*Task*. The records underneath are to be repeated exactly, with the pictures left out.
*** Block opens ***
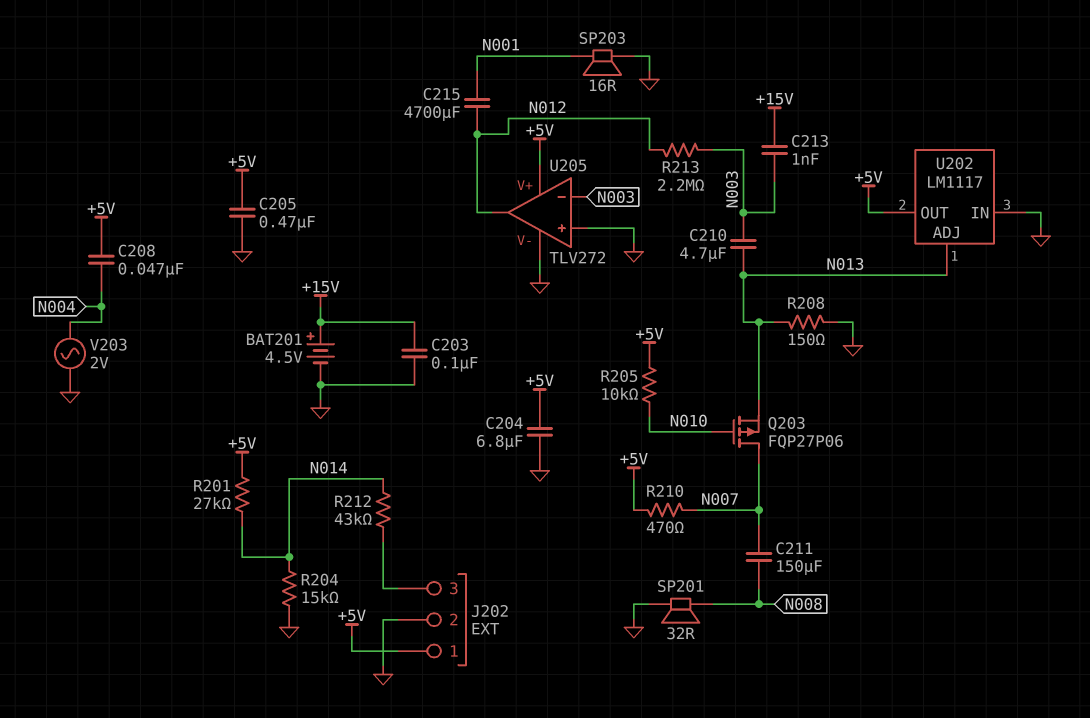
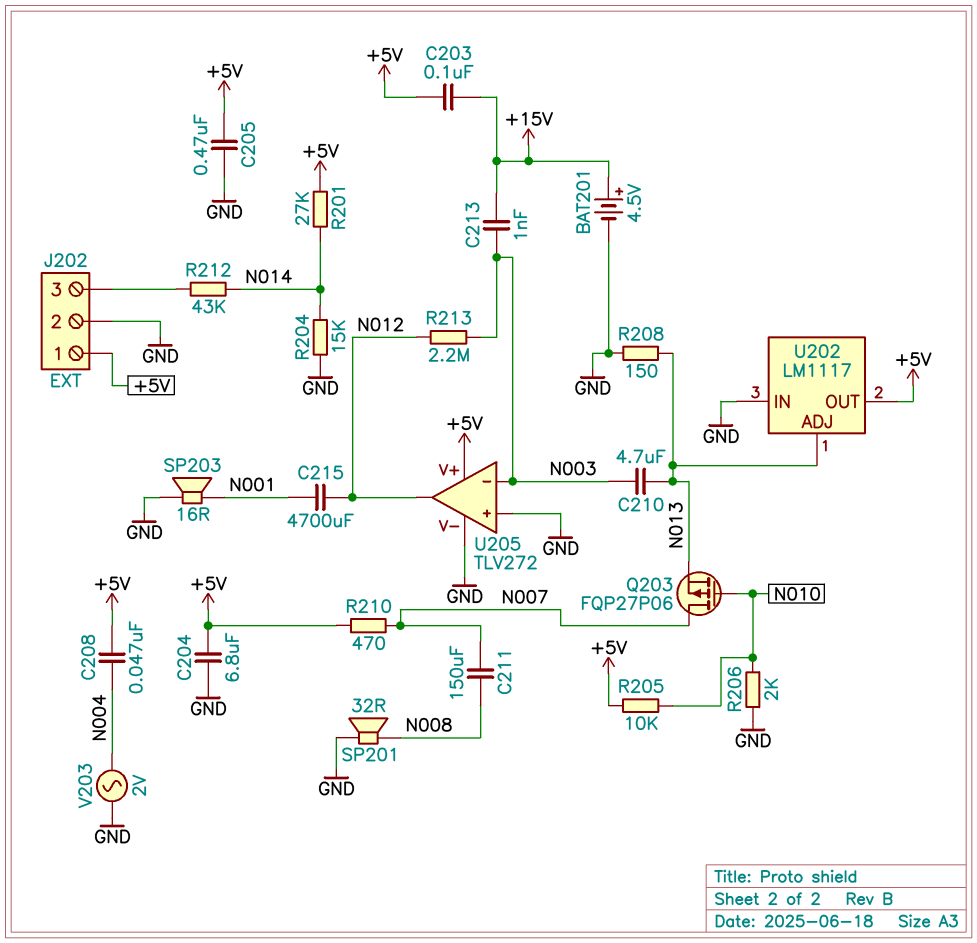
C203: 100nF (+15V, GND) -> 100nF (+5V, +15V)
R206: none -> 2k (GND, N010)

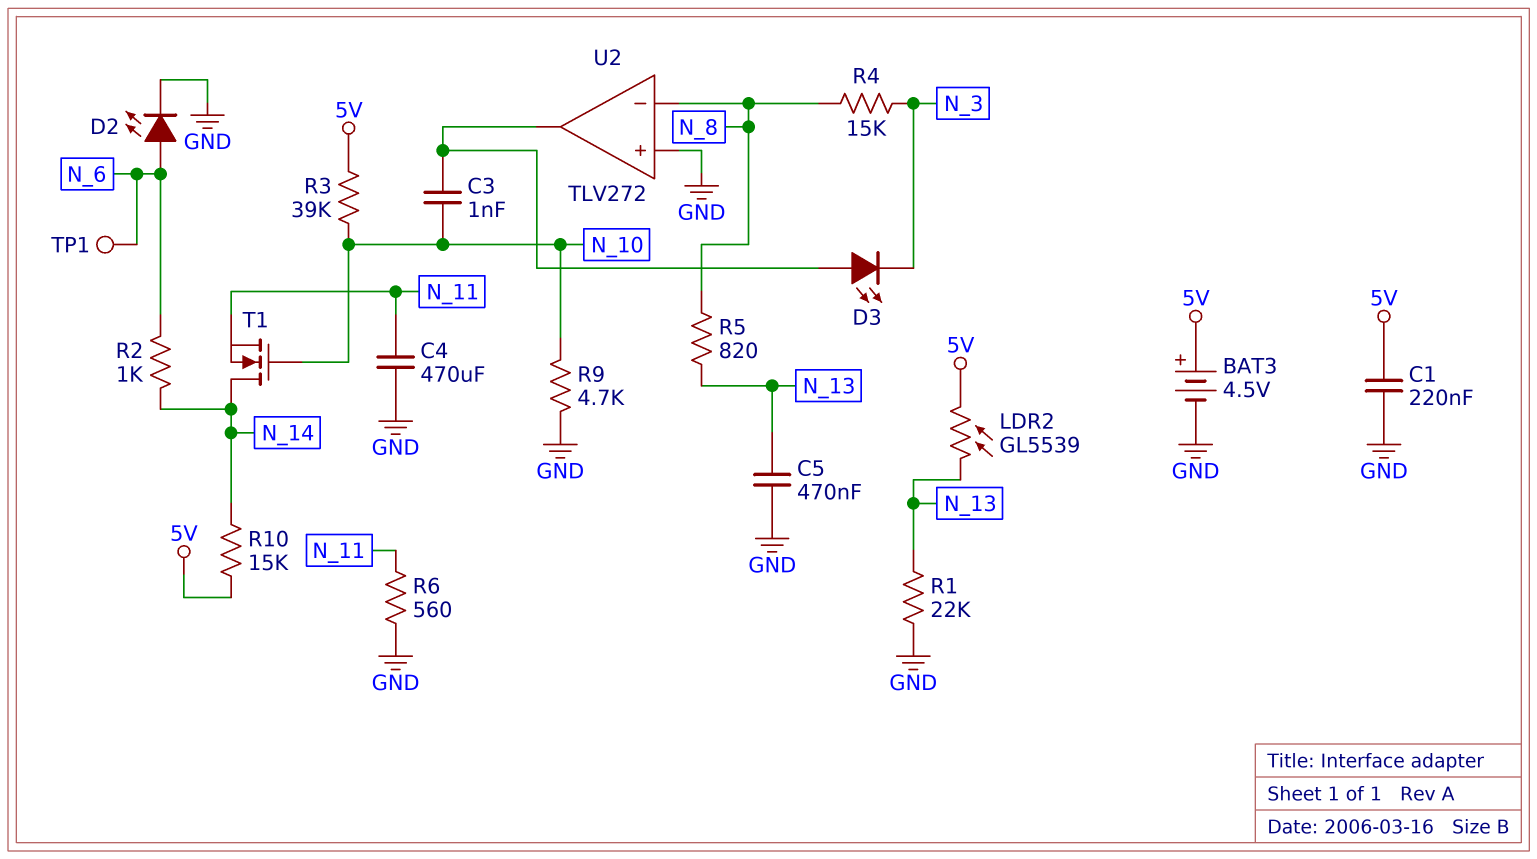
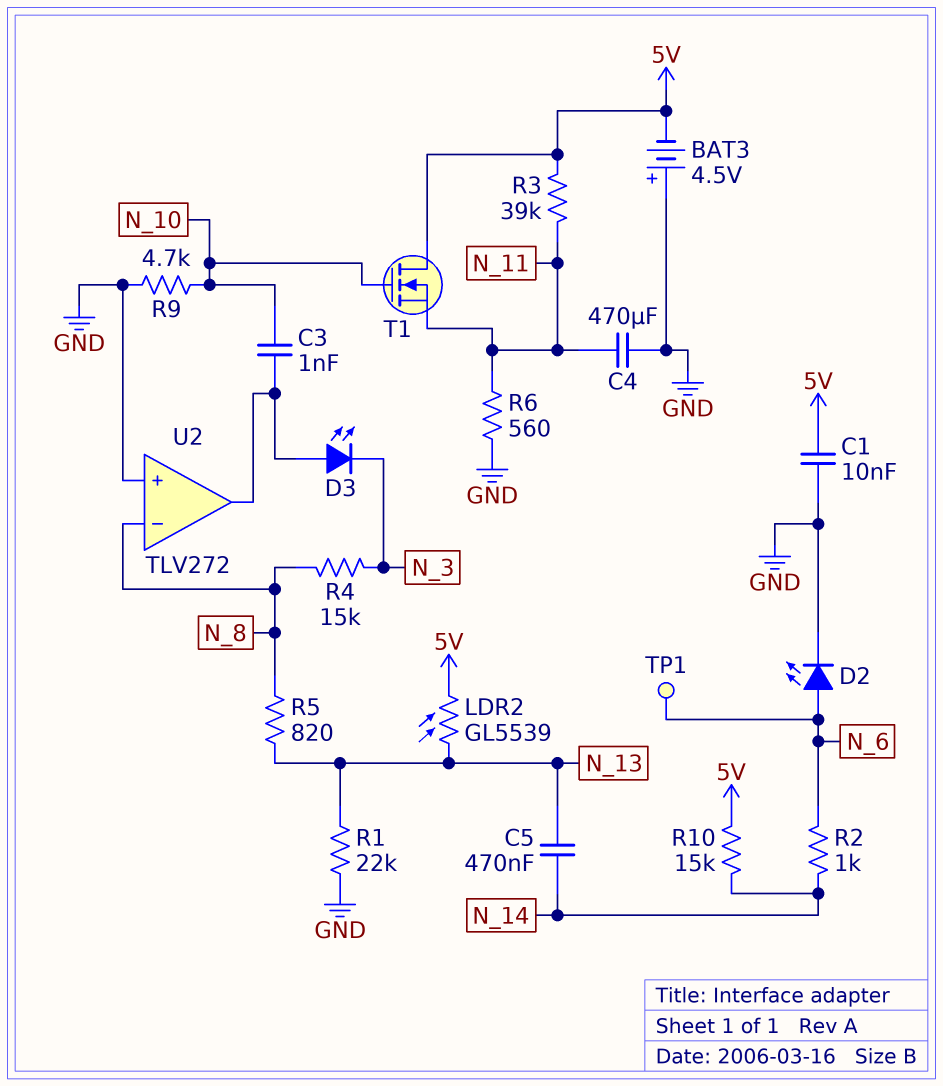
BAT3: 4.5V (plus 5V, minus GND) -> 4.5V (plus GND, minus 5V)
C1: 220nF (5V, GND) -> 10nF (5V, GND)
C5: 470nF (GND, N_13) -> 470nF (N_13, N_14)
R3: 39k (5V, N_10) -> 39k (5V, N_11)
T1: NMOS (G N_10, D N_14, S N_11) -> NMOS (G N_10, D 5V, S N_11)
*** Block closes ***
*Solution to this task*.
C203: 100nF (+15V, GND) -> 100nF (+5V, +15V)
R206: none -> 2k (GND, N010)

BAT3: 4.5V (plus 5V, minus GND) -> 4.5V (plus GND, minus 5V)
C1: 220nF (5V, GND) -> 10nF (5V, GND)
C5: 470nF (GND, N_13) -> 470nF (N_13, N_14)
R3: 39k (5V, N_10) -> 39k (5V, N_11)
T1: NMOS (G N_10, D N_14, S N_11) -> NMOS (G N_10, D 5V, S N_11)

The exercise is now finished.